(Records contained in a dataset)
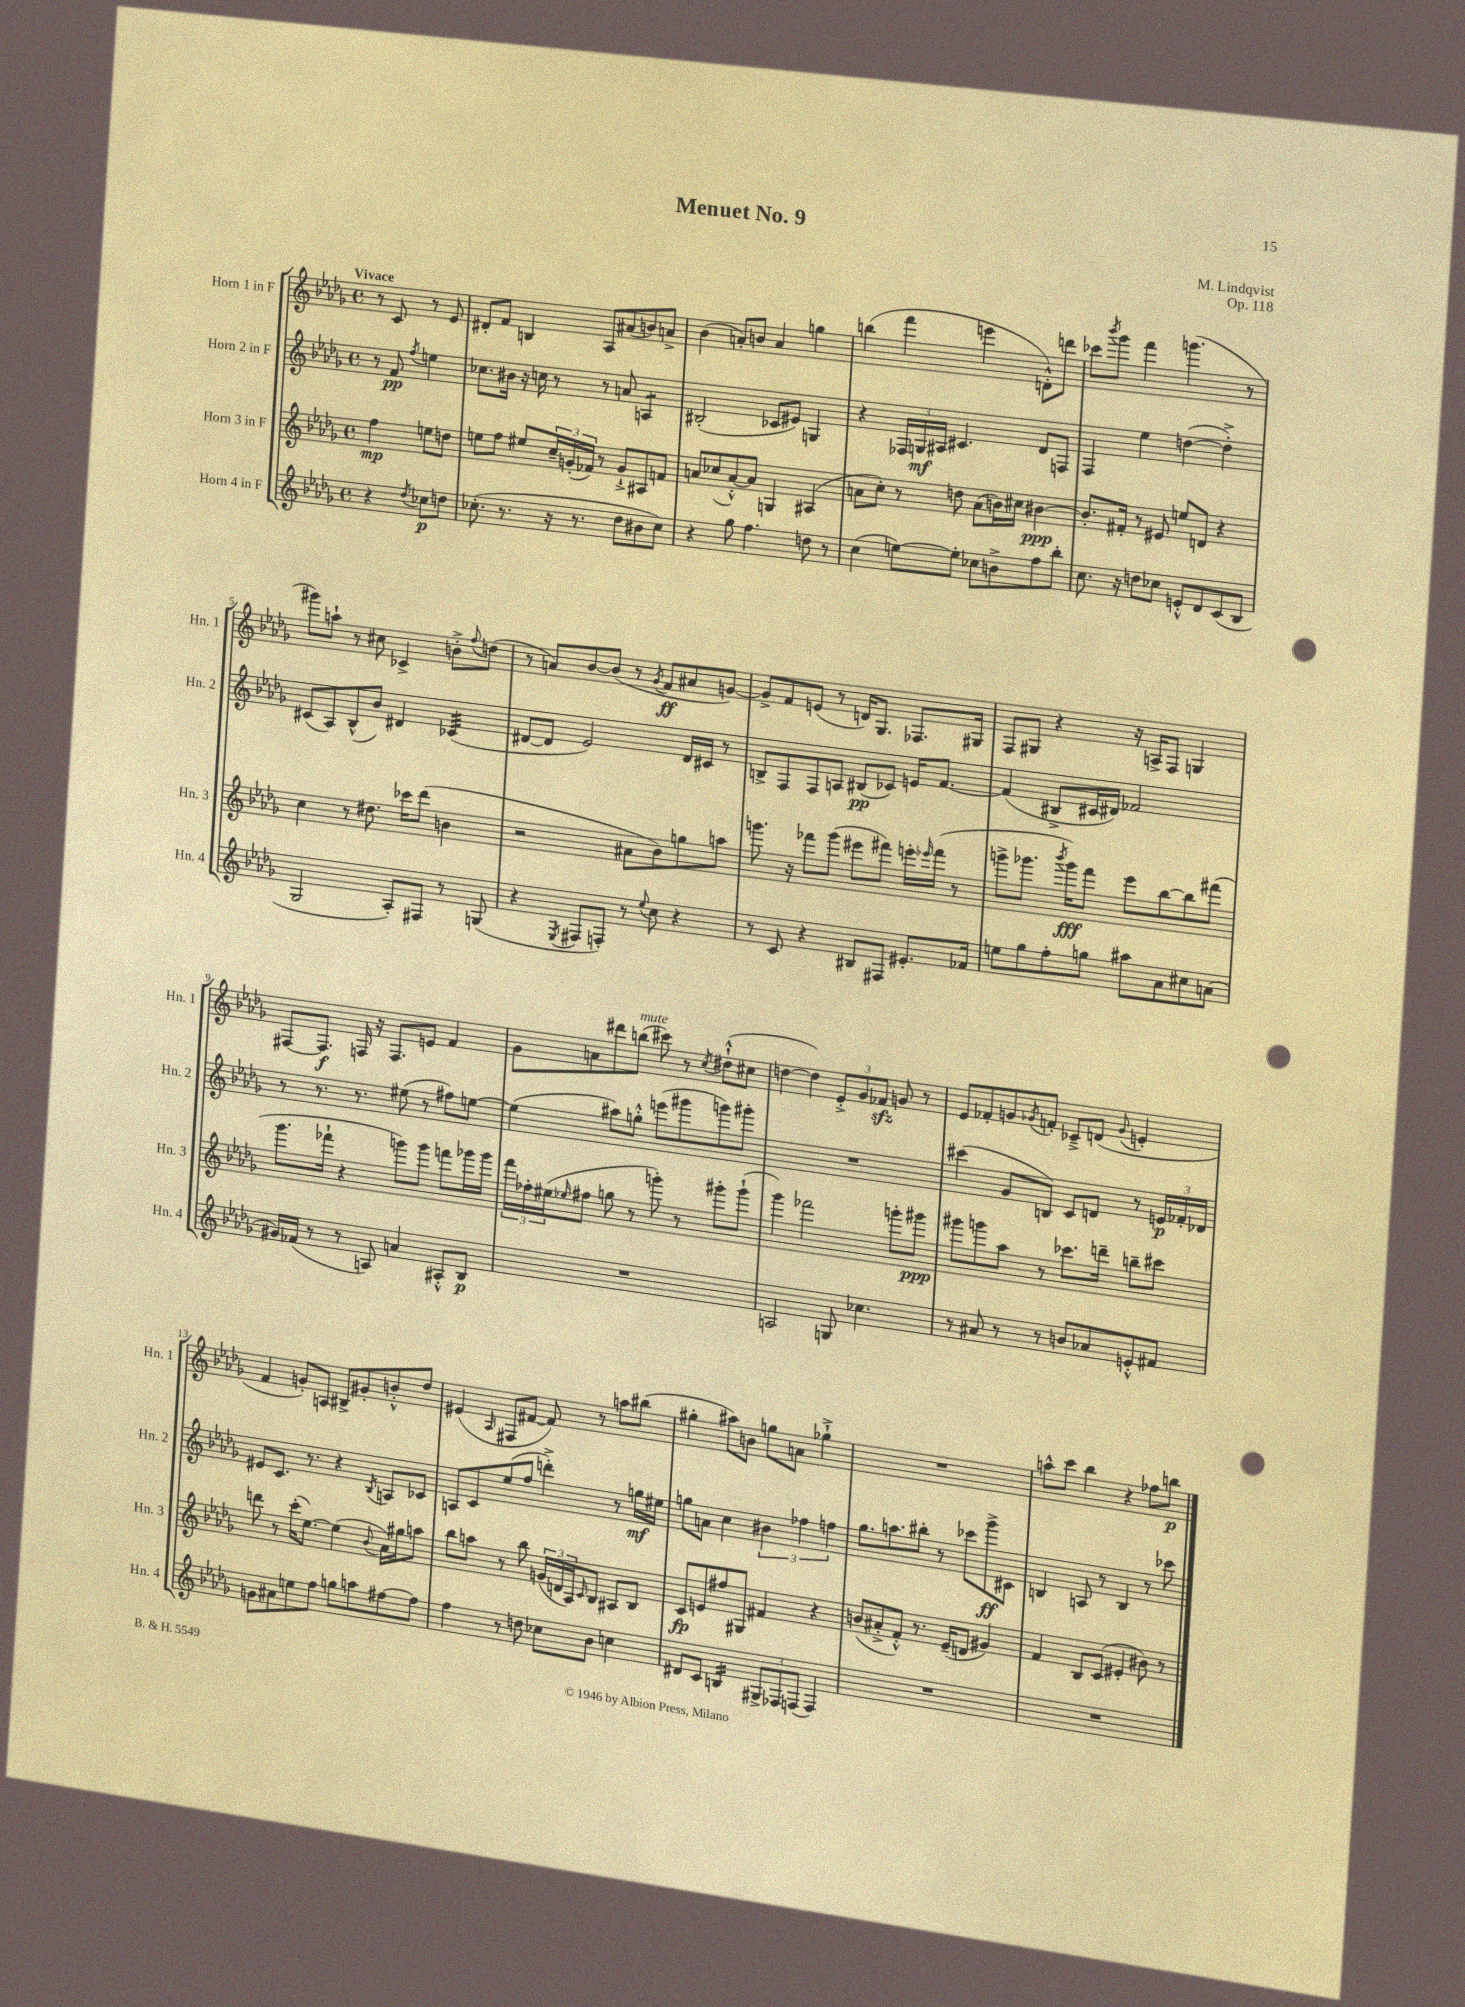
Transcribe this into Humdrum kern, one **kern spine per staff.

**kern	**kern	**kern	**kern
*staff4	*staff3	*staff2	*staff1
*clefG2	*clefG2	*clefG2	*clefG2
*k[b-e-a-d-g-]	*k[b-e-a-d-g-]	*k[b-e-a-d-g-]	*k[b-e-a-d-g-]
*M4/4	*M4/4	*M4/4	*M4/4
*met(c)	*met(c)	*met(c)	*met(c)
4r	4ff\	8r	8r
.	.	8f/	8c/
8qdd-/	.	8qff/	.
8cc-\L	8ee\L	4ee\	8r
8dd\J	8dd\J	.	8e-/
=	=	=	=
(8.cc-'\	8ee\L	8.cc-\L	8d#'/L
.	8ff\J	.	8f/J
8.r	.	16b#\Jk	.
.	8ee#/L	16r	4B/
.	.	16cc\	.
16r	24cc~/L	8r	.
.	(24g'/	.	.
8.r	.	.	.
.	24f-/JJ)	.	.
.	8r	8r	8A-/L
8dd-\L	8g`^/L	8a/	(8a#/
8b#\	8A#/	4A/	8b/)
8cc-\J)	8f/J	.	8a^/J
=	=	=	=
4r	8a/L	(2B#'/	(4b-\
.	(8cc-/	.	.
8gg-\	[8a'^^/)	.	8a'/L)
4.ff\	8a/]J	.	8b/J
.	4G/	8c-/L	4a/
.	.	8e#/J)	.
8dd\	(4A#/	4G/	4gg\
8r	.	.	.
=	=	=	=
(4cc\	8a\L	4r	(4bb\
.	8cc'\J)	.	.
[8ee\L)	8r	24F-/LL	4fff\
.	.	24G/	.
.	.	24A#/JJ	.
8ee'\]J	8dd\	4.c#/	.
8cc-\L	(8a\L	.	4eee\
8b^\	16b\L)	.	.
.	16cc#\JJ	.	.
8ff\	[4b#\	8d-/L	8d'^^\L)
8bb-'\J	.	8F/J	8ddd\J
=	=	=	=
8.cc\	8.b#'/]L	4F/	8ccc-\L
.	.	.	8qbbb-/
.	.	.	8ggg-\J
16r	16f#'/Jk	.	.
8dd\L	8r	4ee-\	4fff\
8cc-\J	8e#/	.	.
8e'^^/L	8ee/L	([4dd\	(4.ggg\
8d-/	8d/J	.	.
(8c/	4r	4dd'^\])	.
8B-/J	.	.	8r
=	=	=	=
2G-/	4cc\	(8c#/L	8ggg#\L)
.	.	8A-/)	8aa`\J
.	8r	(8B-^^/	8r
.	8.dd#\	8b-/J)	8cc#\
8A-'/L)	.	4d#/	4c-^/
.	16ccc-\LK	.	.
8F#/J	(8ddd-\J	.	.
8r	4b\	(4c-/	8b'^\L
.	.	.	8qqff/
(8G/	.	.	(8dd\J
=	=	=	=
4r	2r	[8d#/L	8r
.	.	8d#/]J	8a/L)
8qE-/	.	.	.
8F#/L	.	2e-/)	[8b-/
8F'/J)	.	.	(8b-/]J
8r	8a#\L	.	8r
8qqee-/	.	.	8qg-/
8cc\	8b-\)	.	8f/L
4r	8gg\	16d#/LL	8a#/
.	.	16c#/JJ	.
.	8aa\J	8r	[8g/J)
=	=	=	=
8r	8.ggg\	8B^/L	8g^/]L
8c/	.	8F/	8f/
.	16r	.	.
4r	8fff-\L	8F/	(8e/J
.	(8ggg\J	8A/J	8r
8B#/L	8eee#\L	(8B#/L	16d/LK)
.	.	.	8.G-/J
8F#/J	8fff#\J)	8c-/J)	.
8.e#'/L	16eee'\LL	16e/LK	8.F-/L
.	16qqeee-/	.	.
.	(16fff#\JJ	[8.f/J	.
.	8r	.	.
16f-/Jk	.	.	16G#/Jk
=	=	=	=
8ee\L	8ggg^\L	(4f/]	8F/L
8gg-\	8.ggg-\J	.	8G#/J
8ff'\	.	8B#^/L	4r
.	8qbbb-/	.	.
.	16ggg-\LK)	.	.
8gg\J	8fff\J	16c#/L	.
.	.	16d#/JJ)	.
8aa#\L	8eee-\L	2f-/	16r
.	.	.	16A^/LK
8a-\	[8bb-\	.	8F/J
8cc#\	8bb-\]	.	4G/
(8a\J	(8fff#\J	.	.
=	=	=	=
16g#/LL)	8.ggg-\L	8r	[8F#/L
(16f-/JJ	.	.	.
8r	.	8.r	8.F#/]J
.	16fff-`\Jk	.	.
8r	4r	.	.
.	.	8.r	16F/
8A/)	.	.	16r
.	.	.	8.F/L
4a/	8ggg\L)	(8ee#\	.
.	8ggg\J	8r	8e/J
8A#'^^/L	8fff\L	8ff#\L)	4f/
8B-/J	16ggg-\L	[8ee\J	.
.	16ggg-\JJ	.	.
=	=	=	=
1r	24fff\LL	(4ee\]	8g-\L
.	24ff-'\	.	.
.	(24ee#\J	.	.
.	16qqee-/	.	.
.	8ff#\J	.	8a\
.	8gg\	8aa#\L)	8ddd#\
.	8r	8gg'^^\J	(8bb\J
.	8ggg'\)	(8eee\L	8ccc#\)
.	8r	8ggg#\	8r
.	.	.	8qcc/
.	8ggg#'\L	8ggg\)	(8dd#`^^\L
.	(8ggg#`\J	8ggg#'\J	8cc#\J
=	=	=	=
2A/	4ggg-\)	1r	[4dd\
.	2fff-\	.	4dd\])
8G/	.	.	12e-'^/L
.	.	.	12g-/
4.cc-\	.	.	.
.	.	.	12f-/J
.	8ggg'\L	.	8g/
.	8ggg#\J	.	8r
=	=	=	=
8r	8ggg#\L	(4ccc#\	8e-/L
8a#/	8ggg\	.	8f-'/
8r	8aa-\J	8g-/L	8g/
.	.	.	8qg-/
8r	8r	8B/J)	8f'/J
8b/L	8.ccc-\L	8c/L	8c-~^/L
8a-/	.	8d/J	(8d/J
.	16ddd~\Jk	.	.
.	.	.	8qqg-/
8e'^^/	8bb~\L	8r	4e'/
8f#/J	8ccc#\J	24e/LL	.
.	.	24f-'/	.
.	.	24d-/JJ	.
=	=	=	=
8g\L	8ddd\	8e#/L	4f/
8a#\	8r	8.c/J	.
8ee\	(16ccc'\LK	.	8g'/L)
.	[8.ee-\J)	8.r	.
8ff\J	.	.	8A/J
8gg\L	(4ee-\]	4r	8B#^/L
8aa\	.	.	8g#'/
.	8qqb-/	8qB-/	.
[8ff#\	16a-\LL)	8A/L	8b'^^/
.	16gg#\J	.	.
8ff#\]J	8aa\J	8c-/J	8dd-/J
=	=	=	=
4ff\	8bb-\L	8A/L	(4e#/
.	8aa\J	8c/	.
.	.	.	16qqA-/
8r	8r	(8ee-/	8F#/L
8dd\	8bb-\	8ff/J	[8f#/J
8cc-\L	(24g/LL	4ddd'^\)	8f#/])
.	24d/	.	.
.	24A-/J)	.	.
.	16qqc/	.	.
8b-\J	8B-/J	.	8r
4cc\	8A#/L	8r	8aa\L
.	8B-/J	16gg\LL	(8bb#\J
.	.	16ee#\JJ	.
=	=	=	=
8d#/L	8c/L	8gg\L	4gg#'\
8c/J	8e/	8a\J	.
4B/	8ff#/	4cc\	8aa#\L)
.	8G#/J	.	8b\J
12G#^/L	4f#/	6b#\	8gg\L
12F-/	.	.	.
.	.	.	8a\J
(12F/J	.	6ff-\	.
4F/)	4r	.	4gg-`^\
.	.	6ff\	.
=	=	=	=
1r	(8b/L	8.gg-\L	1r
.	8a#'^/	.	.
.	.	8.aa\	.
.	8f'^^/J)	.	.
.	8.r	8bb#'\J	.
.	.	8r	.
.	(16e-~/LK	.	.
.	8d/J	8ccc-\L	.
.	4g#/)	8ggg-^\	.
.	.	8c#\J	.
=	=	=	=
1r	4f/	4B/	8aa^^\L
.	.	.	8ccc\J
.	8B-/L	8A/	4bb-\
.	(8c/J	8r	.
.	4e#'/	4B/	4r
.	8b#\)	8r	8ff-\L
.	8r	8ccc-\	8bb\J
==	==	==	==
*-	*-	*-	*-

* **What you need to do**: Identify every line above that contains the string "kern" and copy each of those lines.

* **Exercise response**:
Transcribe this into Humdrum kern, one **kern spine per staff.
**kern	**kern	**kern	**kern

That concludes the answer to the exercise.